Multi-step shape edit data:
=-=-=
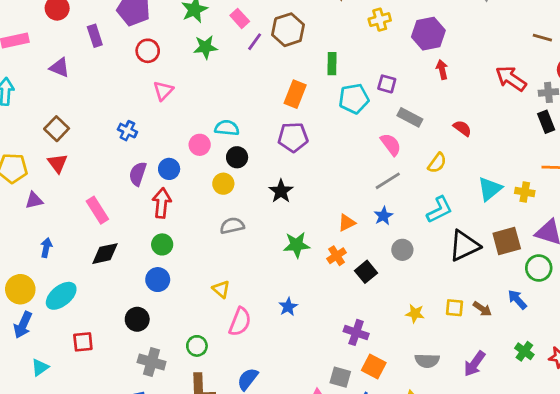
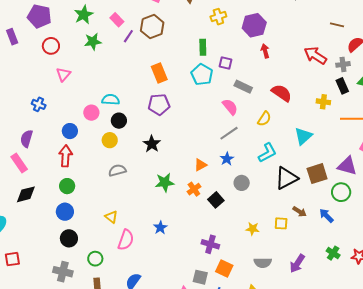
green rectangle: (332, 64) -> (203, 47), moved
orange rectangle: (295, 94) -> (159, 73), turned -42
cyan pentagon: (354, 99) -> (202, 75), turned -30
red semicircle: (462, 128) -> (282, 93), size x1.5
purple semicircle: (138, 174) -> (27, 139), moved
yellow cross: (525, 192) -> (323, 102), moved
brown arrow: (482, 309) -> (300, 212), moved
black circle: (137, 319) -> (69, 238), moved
=-=-=
**Required work**
Which lines run from the one containing "yellow cross: (525, 192) -> (323, 102), moved" to the end of the entries above? Print them exactly, both ends included, and nothing else.

**Answer to this task**
yellow cross: (525, 192) -> (323, 102), moved
brown arrow: (482, 309) -> (300, 212), moved
black circle: (137, 319) -> (69, 238), moved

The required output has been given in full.